- WHAT THE TASK REQUIRES:
Please collect every line of the entries below that contains the word "Based".

DATASET CONTENT below:

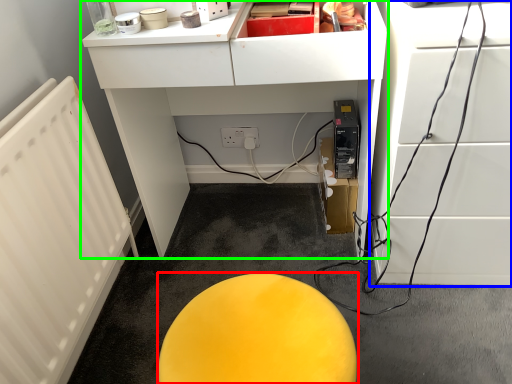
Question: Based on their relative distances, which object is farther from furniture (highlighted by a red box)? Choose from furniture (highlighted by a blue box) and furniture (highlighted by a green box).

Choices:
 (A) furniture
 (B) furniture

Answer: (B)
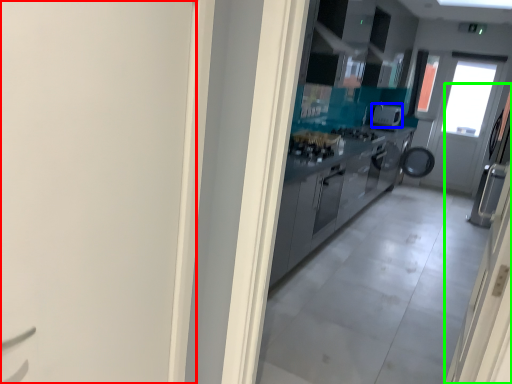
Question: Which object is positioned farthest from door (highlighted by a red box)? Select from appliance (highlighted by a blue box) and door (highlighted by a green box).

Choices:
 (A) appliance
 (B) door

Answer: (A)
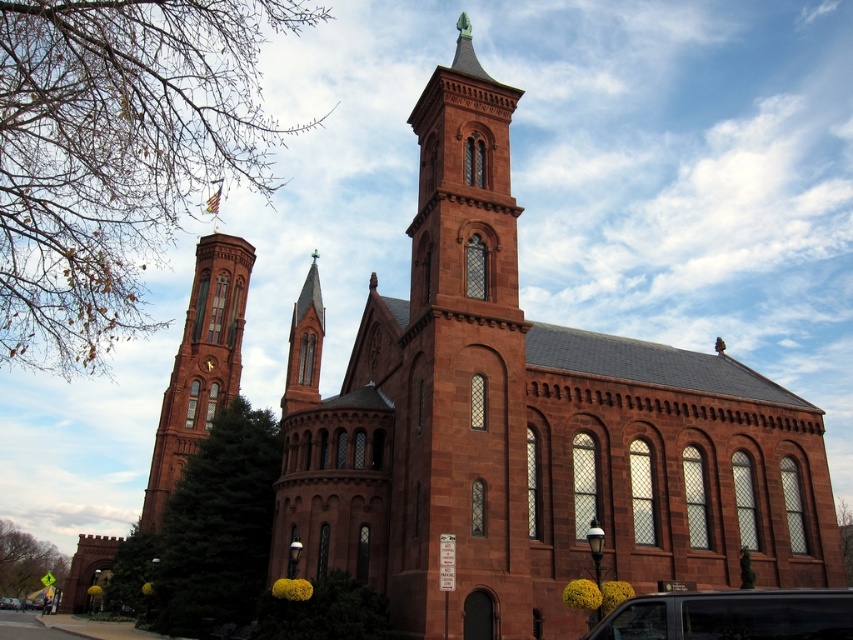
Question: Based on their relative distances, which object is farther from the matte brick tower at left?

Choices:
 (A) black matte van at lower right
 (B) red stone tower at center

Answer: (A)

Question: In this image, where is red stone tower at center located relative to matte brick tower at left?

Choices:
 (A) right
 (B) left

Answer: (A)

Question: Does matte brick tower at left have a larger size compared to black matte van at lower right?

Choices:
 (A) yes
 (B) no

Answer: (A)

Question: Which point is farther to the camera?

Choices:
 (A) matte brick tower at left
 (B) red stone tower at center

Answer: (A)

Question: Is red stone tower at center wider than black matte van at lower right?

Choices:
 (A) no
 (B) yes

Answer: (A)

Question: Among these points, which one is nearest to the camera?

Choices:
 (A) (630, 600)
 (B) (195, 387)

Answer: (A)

End of DATASET CONTENT.

- ANSWER TO THIS PROBLEM:
Question: Based on their relative distances, which object is farther from furniture (highlighted by a red box)? Choose from furniture (highlighted by a blue box) and furniture (highlighted by a green box).
Question: Based on their relative distances, which object is farther from the matte brick tower at left?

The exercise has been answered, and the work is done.